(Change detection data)

..........

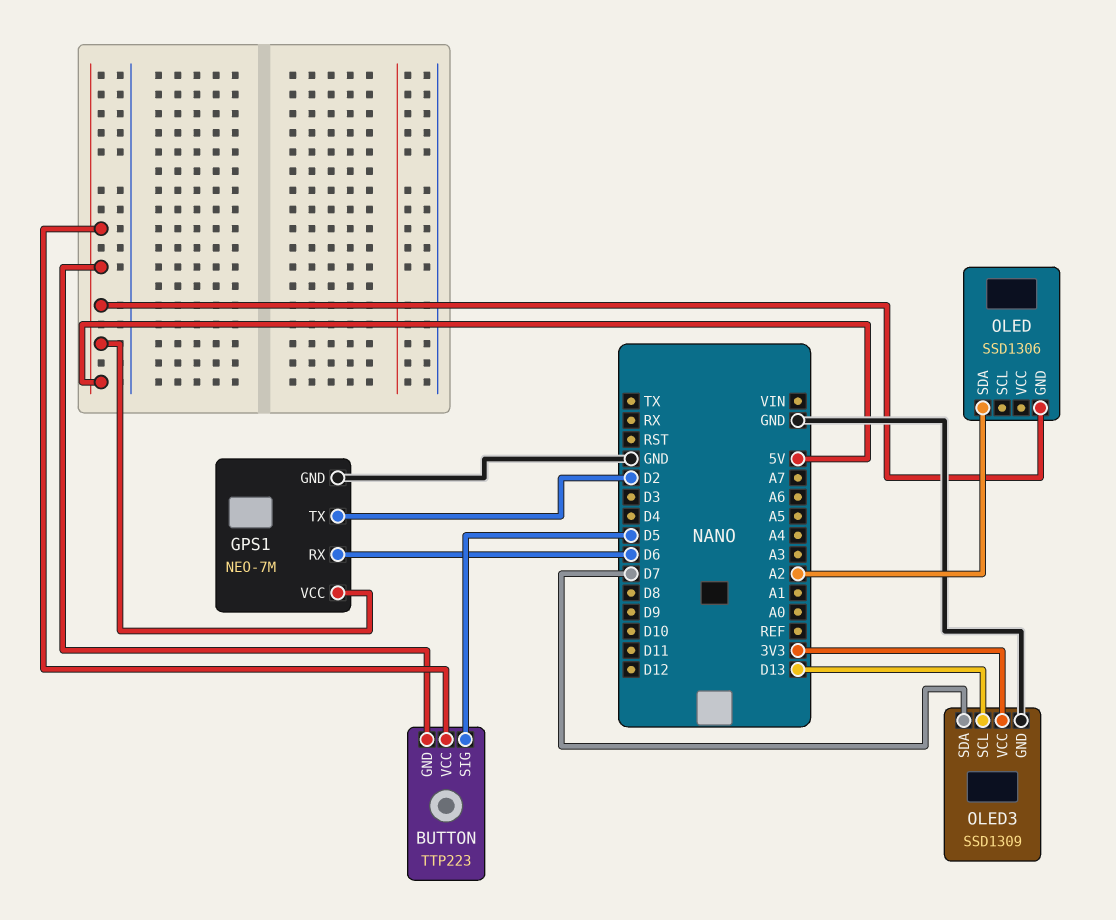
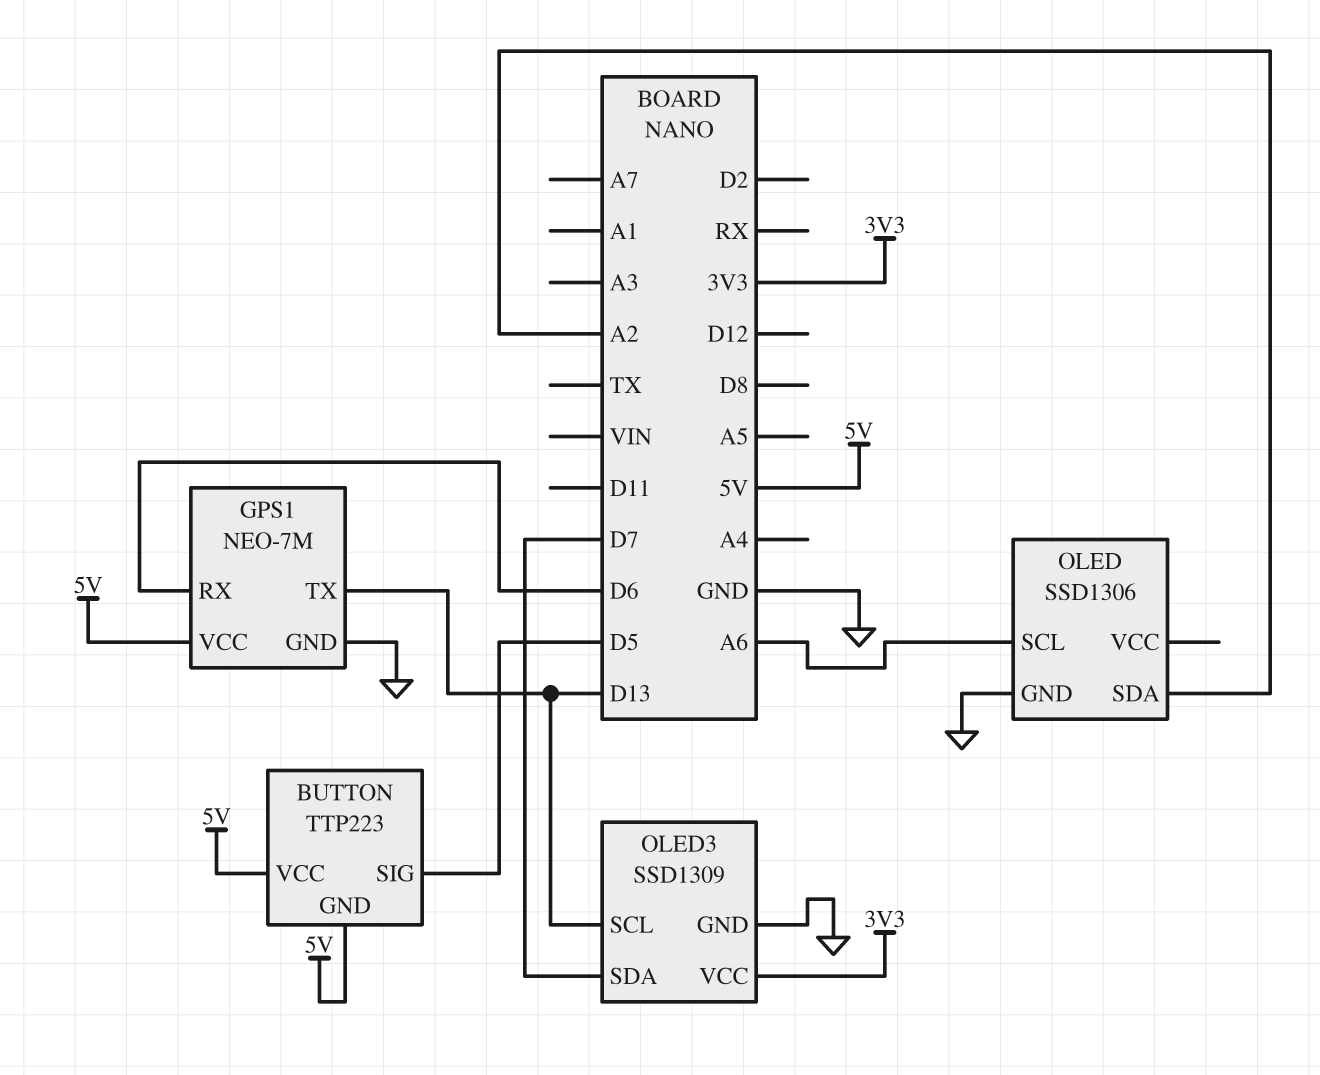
GPS1 pin TX: D2 -> D13
OLED pin GND: 5V -> GND
OLED pin SCL: none -> A6

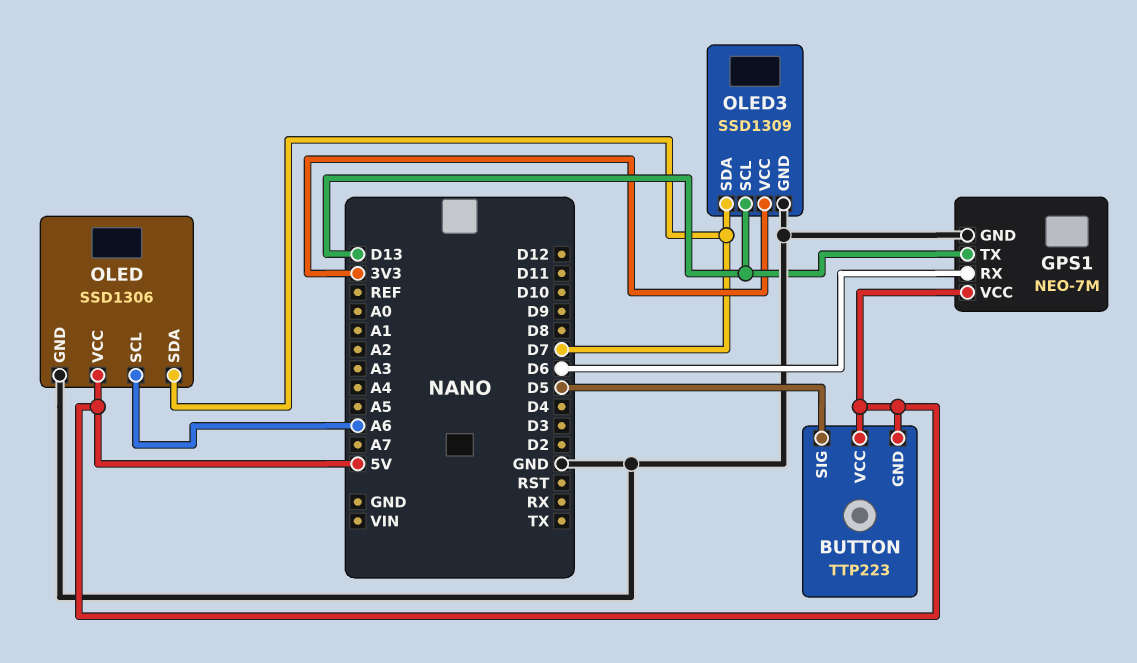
OLED pin SDA: A2 -> D7
OLED pin VCC: none -> 5V

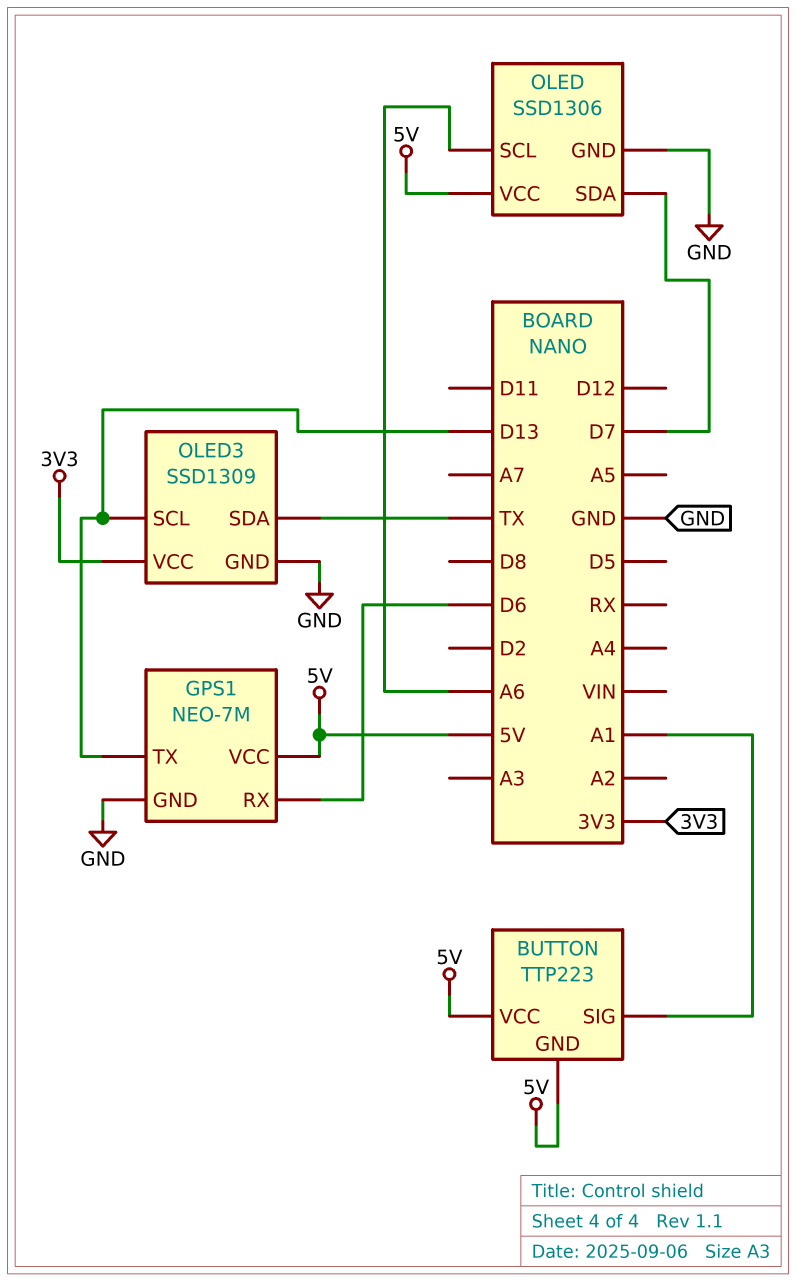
BUTTON pin SIG: D5 -> A1
OLED3 pin SDA: D7 -> TX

..........

_Exercise objective_
Write out again, exactly, each line from the one containing "OLED pin SCL: none -> A6" through the last line of the entries, and omit every picture.

_Reply to the task_
OLED pin SCL: none -> A6

OLED pin SDA: A2 -> D7
OLED pin VCC: none -> 5V

BUTTON pin SIG: D5 -> A1
OLED3 pin SDA: D7 -> TX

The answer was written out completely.